● Exercise goal: What you return should match every entry, character for character.

---- Supplied records

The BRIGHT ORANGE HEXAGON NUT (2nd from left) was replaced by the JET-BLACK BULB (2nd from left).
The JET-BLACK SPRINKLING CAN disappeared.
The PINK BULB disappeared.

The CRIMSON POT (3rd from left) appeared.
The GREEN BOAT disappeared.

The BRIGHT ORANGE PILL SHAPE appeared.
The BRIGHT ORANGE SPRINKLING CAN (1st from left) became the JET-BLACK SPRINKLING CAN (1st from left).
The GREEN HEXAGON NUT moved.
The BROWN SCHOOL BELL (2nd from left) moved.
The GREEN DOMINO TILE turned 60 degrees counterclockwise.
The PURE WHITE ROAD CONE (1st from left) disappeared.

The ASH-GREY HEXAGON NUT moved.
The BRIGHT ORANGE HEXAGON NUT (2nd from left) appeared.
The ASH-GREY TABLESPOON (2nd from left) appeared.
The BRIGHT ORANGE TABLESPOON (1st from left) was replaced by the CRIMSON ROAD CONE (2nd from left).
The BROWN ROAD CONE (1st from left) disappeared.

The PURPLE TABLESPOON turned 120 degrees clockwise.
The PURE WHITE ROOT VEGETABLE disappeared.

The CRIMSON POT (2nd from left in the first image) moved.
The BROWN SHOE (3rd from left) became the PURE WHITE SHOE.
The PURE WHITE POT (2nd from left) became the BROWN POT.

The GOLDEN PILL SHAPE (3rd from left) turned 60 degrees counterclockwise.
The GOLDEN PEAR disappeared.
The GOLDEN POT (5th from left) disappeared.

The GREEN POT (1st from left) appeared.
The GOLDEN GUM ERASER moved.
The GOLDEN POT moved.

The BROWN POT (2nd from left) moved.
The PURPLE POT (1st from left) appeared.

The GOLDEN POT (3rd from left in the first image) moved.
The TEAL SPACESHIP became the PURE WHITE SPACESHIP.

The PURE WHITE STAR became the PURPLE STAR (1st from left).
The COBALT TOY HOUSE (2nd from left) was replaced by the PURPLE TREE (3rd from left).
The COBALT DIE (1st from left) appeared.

--------

● Task response:
The BRIGHT ORANGE HEXAGON NUT (2nd from left) was replaced by the JET-BLACK BULB (2nd from left).
The JET-BLACK SPRINKLING CAN disappeared.
The PINK BULB disappeared.

The CRIMSON POT (3rd from left) appeared.
The GREEN BOAT disappeared.

The BRIGHT ORANGE PILL SHAPE appeared.
The BRIGHT ORANGE SPRINKLING CAN (1st from left) became the JET-BLACK SPRINKLING CAN (1st from left).
The GREEN HEXAGON NUT moved.
The BROWN SCHOOL BELL (2nd from left) moved.
The GREEN DOMINO TILE turned 60 degrees counterclockwise.
The PURE WHITE ROAD CONE (1st from left) disappeared.

The ASH-GREY HEXAGON NUT moved.
The BRIGHT ORANGE HEXAGON NUT (2nd from left) appeared.
The ASH-GREY TABLESPOON (2nd from left) appeared.
The BRIGHT ORANGE TABLESPOON (1st from left) was replaced by the CRIMSON ROAD CONE (2nd from left).
The BROWN ROAD CONE (1st from left) disappeared.

The PURPLE TABLESPOON turned 120 degrees clockwise.
The PURE WHITE ROOT VEGETABLE disappeared.

The CRIMSON POT (2nd from left in the first image) moved.
The BROWN SHOE (3rd from left) became the PURE WHITE SHOE.
The PURE WHITE POT (2nd from left) became the BROWN POT.

The GOLDEN PILL SHAPE (3rd from left) turned 60 degrees counterclockwise.
The GOLDEN PEAR disappeared.
The GOLDEN POT (5th from left) disappeared.

The GREEN POT (1st from left) appeared.
The GOLDEN GUM ERASER moved.
The GOLDEN POT moved.

The BROWN POT (2nd from left) moved.
The PURPLE POT (1st from left) appeared.

The GOLDEN POT (3rd from left in the first image) moved.
The TEAL SPACESHIP became the PURE WHITE SPACESHIP.

The PURE WHITE STAR became the PURPLE STAR (1st from left).
The COBALT TOY HOUSE (2nd from left) was replaced by the PURPLE TREE (3rd from left).
The COBALT DIE (1st from left) appeared.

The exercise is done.